BRIEF: The reply to the records below should contain exactly the lines from the line with "C5: 1.5uF (GND, VS) -> 68nF (GND, VS)" through the line with "U4: NOT CD4069", and nothing besides.

=== GIVEN RECORDS ===

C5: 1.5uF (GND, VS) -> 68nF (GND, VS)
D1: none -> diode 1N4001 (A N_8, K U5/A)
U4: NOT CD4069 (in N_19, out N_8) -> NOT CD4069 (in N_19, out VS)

===
=== GIVEN RECORDS ===

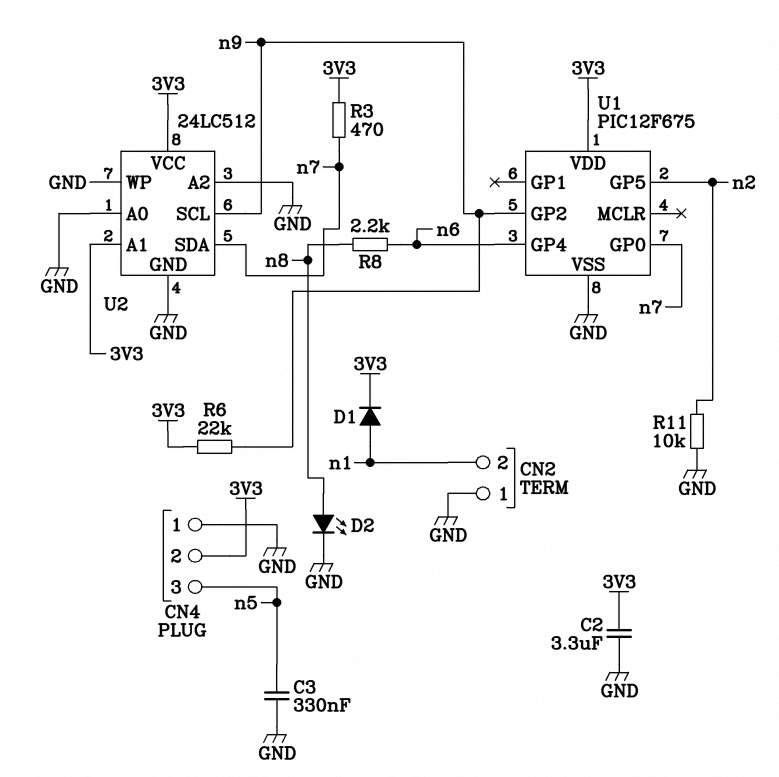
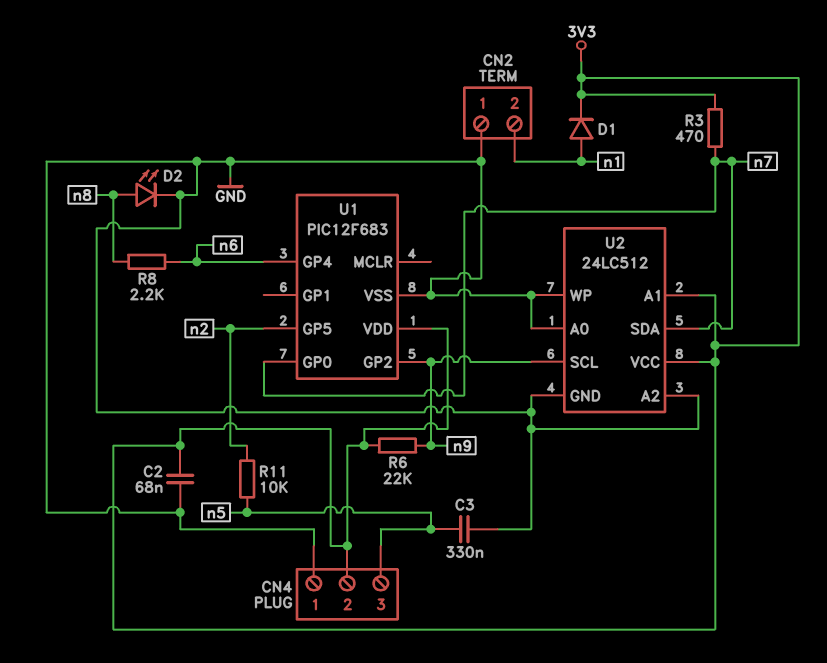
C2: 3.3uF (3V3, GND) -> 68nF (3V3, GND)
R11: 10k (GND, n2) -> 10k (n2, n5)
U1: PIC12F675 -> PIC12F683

===
=== GIVEN RECORDS ===

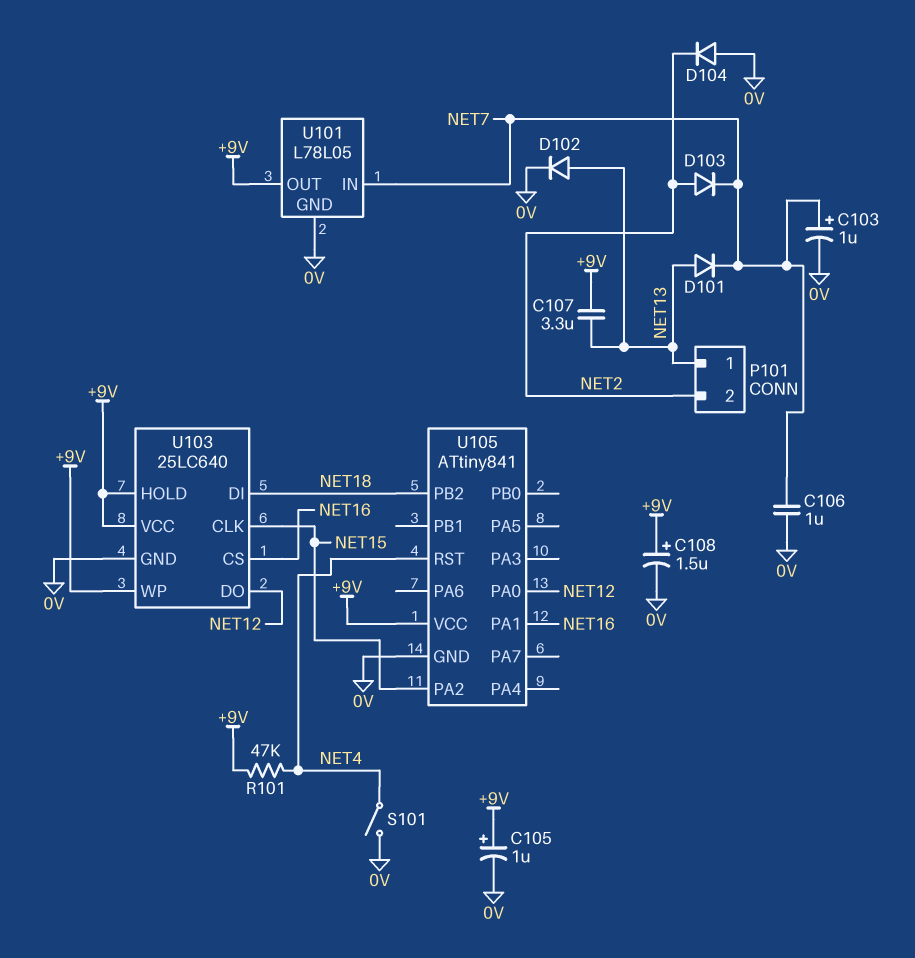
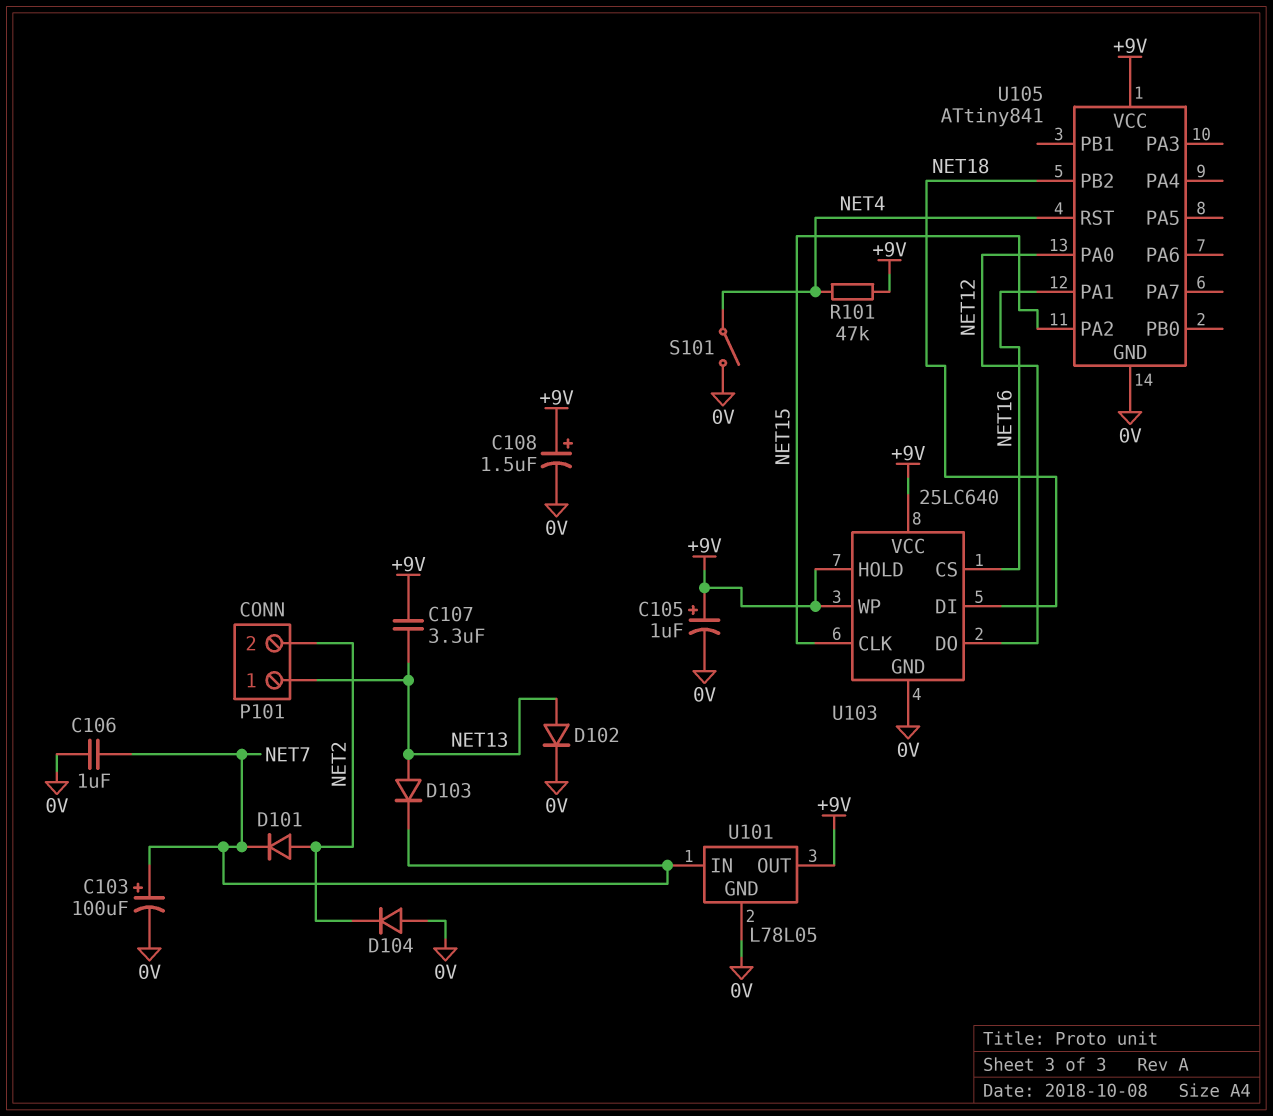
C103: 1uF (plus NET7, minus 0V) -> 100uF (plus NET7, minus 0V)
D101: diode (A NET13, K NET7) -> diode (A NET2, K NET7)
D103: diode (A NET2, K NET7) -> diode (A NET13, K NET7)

===

FINAL ANSWER:
C5: 1.5uF (GND, VS) -> 68nF (GND, VS)
D1: none -> diode 1N4001 (A N_8, K U5/A)
U4: NOT CD4069 (in N_19, out N_8) -> NOT CD4069 (in N_19, out VS)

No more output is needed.